* _Your objective_
Using the data that follows, return exactly the lines from the one that contains "(675, 421) = (100, 306): green" through the one that contains "camera: 30 degrees left, 20 degrees up", ends included.

(Object change listings)
--- START ---

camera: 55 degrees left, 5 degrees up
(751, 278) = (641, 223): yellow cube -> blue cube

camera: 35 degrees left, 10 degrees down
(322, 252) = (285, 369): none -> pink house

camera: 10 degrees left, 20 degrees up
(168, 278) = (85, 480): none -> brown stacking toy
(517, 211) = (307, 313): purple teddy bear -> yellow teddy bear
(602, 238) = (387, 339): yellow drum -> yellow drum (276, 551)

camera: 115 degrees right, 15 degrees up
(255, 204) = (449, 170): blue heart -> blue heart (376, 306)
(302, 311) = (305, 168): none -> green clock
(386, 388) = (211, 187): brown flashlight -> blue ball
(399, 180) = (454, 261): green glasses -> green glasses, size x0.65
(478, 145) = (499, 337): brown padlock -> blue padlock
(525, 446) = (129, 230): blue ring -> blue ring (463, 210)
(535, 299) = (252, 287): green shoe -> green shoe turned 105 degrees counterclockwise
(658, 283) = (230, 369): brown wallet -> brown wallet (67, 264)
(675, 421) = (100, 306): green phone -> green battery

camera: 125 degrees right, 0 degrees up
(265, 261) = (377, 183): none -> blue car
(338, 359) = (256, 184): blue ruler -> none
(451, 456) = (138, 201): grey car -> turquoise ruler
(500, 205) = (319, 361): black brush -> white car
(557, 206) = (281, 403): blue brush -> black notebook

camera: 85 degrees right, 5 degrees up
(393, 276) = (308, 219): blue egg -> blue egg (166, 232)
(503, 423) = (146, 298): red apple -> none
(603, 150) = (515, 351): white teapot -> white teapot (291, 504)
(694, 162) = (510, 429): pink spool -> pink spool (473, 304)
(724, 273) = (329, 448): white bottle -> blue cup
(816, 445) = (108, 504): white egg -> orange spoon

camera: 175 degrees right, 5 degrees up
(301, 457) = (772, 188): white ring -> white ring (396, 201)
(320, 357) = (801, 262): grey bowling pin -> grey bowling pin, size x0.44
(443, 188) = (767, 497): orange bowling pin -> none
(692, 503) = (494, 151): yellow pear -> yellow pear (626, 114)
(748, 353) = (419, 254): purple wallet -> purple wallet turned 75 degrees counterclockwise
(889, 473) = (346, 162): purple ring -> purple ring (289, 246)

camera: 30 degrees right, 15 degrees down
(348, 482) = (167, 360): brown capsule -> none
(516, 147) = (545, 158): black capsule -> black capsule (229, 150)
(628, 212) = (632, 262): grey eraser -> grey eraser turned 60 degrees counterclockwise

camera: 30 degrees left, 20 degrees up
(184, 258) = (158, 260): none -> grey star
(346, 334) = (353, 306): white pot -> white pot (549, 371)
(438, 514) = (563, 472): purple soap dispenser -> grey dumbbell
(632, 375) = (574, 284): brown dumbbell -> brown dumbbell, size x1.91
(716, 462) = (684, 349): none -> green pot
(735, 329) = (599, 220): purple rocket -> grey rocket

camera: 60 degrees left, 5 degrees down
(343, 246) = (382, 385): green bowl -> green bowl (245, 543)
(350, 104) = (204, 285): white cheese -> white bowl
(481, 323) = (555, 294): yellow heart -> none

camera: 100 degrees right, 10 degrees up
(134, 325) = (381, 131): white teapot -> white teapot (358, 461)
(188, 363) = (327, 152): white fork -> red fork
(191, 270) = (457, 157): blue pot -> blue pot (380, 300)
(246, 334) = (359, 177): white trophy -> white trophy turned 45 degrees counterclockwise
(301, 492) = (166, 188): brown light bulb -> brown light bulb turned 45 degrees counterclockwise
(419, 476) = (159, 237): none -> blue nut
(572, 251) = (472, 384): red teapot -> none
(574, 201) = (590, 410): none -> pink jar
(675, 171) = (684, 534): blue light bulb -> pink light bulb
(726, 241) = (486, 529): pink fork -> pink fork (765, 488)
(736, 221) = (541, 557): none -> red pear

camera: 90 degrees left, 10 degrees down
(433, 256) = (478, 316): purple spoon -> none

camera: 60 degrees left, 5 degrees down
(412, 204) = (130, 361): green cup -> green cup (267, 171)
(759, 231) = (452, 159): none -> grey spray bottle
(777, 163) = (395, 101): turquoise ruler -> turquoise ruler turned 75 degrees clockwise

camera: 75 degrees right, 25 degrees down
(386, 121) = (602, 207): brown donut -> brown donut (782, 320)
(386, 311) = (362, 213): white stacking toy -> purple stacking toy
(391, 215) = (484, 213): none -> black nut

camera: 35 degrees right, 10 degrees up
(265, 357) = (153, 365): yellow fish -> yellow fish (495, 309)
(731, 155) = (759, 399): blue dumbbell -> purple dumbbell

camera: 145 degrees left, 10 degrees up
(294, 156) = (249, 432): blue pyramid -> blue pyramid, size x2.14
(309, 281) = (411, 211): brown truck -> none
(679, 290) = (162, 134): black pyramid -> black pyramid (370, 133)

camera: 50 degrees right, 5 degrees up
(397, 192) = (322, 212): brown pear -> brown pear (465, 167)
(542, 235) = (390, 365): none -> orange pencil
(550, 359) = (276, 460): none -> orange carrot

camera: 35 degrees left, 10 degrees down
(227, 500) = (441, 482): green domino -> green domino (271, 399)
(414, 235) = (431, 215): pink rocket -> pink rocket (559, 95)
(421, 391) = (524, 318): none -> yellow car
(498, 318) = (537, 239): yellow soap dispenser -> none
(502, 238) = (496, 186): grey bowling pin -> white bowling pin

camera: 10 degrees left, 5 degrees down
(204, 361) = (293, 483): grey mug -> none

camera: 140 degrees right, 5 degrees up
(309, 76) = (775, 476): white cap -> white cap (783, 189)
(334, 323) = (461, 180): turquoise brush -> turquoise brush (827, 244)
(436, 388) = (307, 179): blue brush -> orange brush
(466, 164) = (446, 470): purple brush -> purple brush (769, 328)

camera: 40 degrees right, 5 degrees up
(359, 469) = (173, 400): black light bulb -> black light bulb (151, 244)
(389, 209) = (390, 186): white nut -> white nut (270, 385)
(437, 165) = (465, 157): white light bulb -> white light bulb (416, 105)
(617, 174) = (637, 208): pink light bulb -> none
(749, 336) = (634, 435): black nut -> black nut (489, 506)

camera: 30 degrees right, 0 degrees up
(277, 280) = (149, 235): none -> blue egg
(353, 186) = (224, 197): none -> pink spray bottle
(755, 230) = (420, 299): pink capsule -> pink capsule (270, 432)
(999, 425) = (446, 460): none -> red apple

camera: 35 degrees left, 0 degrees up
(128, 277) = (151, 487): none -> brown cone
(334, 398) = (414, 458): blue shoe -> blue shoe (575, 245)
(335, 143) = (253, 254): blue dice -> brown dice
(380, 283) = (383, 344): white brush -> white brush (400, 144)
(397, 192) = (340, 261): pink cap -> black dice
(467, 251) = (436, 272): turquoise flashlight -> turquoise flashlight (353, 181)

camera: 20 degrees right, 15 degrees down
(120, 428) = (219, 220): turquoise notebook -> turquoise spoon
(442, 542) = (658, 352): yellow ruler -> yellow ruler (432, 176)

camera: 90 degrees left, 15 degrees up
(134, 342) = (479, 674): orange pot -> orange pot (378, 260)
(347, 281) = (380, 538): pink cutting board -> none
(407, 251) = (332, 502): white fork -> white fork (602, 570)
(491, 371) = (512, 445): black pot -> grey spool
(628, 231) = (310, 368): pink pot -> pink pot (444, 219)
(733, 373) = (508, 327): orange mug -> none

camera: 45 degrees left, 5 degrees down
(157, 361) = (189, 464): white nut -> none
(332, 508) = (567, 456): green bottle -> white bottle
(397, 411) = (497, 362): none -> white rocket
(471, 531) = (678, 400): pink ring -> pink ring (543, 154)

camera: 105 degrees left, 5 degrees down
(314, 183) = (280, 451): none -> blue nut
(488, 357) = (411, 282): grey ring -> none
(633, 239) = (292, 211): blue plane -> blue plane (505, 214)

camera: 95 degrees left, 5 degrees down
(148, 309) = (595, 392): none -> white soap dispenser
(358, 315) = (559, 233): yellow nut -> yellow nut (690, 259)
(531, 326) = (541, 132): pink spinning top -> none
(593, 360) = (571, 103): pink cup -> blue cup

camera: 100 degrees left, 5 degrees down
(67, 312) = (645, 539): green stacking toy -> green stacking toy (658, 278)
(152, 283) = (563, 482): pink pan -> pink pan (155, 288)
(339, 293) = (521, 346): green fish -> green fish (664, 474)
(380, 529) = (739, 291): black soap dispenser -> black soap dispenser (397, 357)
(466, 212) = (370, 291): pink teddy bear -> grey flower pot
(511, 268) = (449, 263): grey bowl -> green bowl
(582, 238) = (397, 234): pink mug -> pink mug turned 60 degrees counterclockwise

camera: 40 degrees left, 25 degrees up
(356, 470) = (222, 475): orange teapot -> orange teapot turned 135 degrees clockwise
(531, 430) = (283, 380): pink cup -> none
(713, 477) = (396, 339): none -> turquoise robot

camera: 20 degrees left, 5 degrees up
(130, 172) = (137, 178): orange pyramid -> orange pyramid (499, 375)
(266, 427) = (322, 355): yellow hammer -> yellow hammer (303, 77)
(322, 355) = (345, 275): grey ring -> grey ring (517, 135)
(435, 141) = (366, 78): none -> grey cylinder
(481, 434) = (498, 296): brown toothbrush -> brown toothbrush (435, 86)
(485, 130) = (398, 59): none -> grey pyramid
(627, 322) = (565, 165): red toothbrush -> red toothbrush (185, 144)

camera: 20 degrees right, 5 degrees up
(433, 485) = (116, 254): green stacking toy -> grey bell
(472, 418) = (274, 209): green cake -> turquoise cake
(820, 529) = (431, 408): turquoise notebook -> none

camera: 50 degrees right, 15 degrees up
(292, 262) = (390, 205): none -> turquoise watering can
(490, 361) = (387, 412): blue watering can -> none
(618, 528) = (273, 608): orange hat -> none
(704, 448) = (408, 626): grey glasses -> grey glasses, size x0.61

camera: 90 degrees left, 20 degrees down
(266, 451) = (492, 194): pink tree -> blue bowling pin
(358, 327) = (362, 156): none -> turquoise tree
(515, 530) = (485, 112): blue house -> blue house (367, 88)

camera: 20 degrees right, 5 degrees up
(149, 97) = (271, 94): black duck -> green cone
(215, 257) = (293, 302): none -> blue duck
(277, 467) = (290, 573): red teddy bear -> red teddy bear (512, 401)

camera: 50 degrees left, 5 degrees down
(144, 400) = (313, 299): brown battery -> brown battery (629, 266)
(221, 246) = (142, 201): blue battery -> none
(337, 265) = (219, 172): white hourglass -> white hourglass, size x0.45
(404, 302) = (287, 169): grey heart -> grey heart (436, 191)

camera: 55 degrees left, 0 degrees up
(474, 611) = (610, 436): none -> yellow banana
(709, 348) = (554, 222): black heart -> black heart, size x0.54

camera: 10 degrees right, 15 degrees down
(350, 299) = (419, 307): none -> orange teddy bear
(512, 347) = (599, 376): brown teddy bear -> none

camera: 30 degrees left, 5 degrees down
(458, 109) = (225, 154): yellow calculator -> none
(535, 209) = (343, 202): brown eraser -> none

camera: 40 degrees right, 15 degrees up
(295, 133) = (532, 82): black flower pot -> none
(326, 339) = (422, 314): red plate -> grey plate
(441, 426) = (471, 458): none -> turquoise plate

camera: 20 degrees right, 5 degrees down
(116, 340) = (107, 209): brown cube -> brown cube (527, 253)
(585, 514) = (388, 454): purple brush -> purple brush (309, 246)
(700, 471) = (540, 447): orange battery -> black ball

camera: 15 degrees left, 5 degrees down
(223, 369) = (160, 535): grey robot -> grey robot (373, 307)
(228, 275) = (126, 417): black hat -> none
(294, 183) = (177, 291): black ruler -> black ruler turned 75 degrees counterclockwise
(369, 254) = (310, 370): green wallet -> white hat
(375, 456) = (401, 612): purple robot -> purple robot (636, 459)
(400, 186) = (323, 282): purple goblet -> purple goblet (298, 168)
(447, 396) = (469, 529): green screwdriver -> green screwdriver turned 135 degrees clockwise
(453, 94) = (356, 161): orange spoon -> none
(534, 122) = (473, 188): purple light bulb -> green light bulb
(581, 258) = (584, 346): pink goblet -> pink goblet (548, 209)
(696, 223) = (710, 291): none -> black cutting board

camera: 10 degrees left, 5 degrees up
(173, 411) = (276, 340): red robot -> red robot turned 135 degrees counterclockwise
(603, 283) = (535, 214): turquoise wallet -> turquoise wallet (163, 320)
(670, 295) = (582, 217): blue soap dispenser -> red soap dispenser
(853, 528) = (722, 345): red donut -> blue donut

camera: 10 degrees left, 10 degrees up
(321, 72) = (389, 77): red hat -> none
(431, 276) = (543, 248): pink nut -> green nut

--- END ---

* _Problem solution_
(675, 421) = (100, 306): green phone -> green battery

camera: 125 degrees right, 0 degrees up
(265, 261) = (377, 183): none -> blue car
(338, 359) = (256, 184): blue ruler -> none
(451, 456) = (138, 201): grey car -> turquoise ruler
(500, 205) = (319, 361): black brush -> white car
(557, 206) = (281, 403): blue brush -> black notebook

camera: 85 degrees right, 5 degrees up
(393, 276) = (308, 219): blue egg -> blue egg (166, 232)
(503, 423) = (146, 298): red apple -> none
(603, 150) = (515, 351): white teapot -> white teapot (291, 504)
(694, 162) = (510, 429): pink spool -> pink spool (473, 304)
(724, 273) = (329, 448): white bottle -> blue cup
(816, 445) = (108, 504): white egg -> orange spoon

camera: 175 degrees right, 5 degrees up
(301, 457) = (772, 188): white ring -> white ring (396, 201)
(320, 357) = (801, 262): grey bowling pin -> grey bowling pin, size x0.44
(443, 188) = (767, 497): orange bowling pin -> none
(692, 503) = (494, 151): yellow pear -> yellow pear (626, 114)
(748, 353) = (419, 254): purple wallet -> purple wallet turned 75 degrees counterclockwise
(889, 473) = (346, 162): purple ring -> purple ring (289, 246)

camera: 30 degrees right, 15 degrees down
(348, 482) = (167, 360): brown capsule -> none
(516, 147) = (545, 158): black capsule -> black capsule (229, 150)
(628, 212) = (632, 262): grey eraser -> grey eraser turned 60 degrees counterclockwise

camera: 30 degrees left, 20 degrees up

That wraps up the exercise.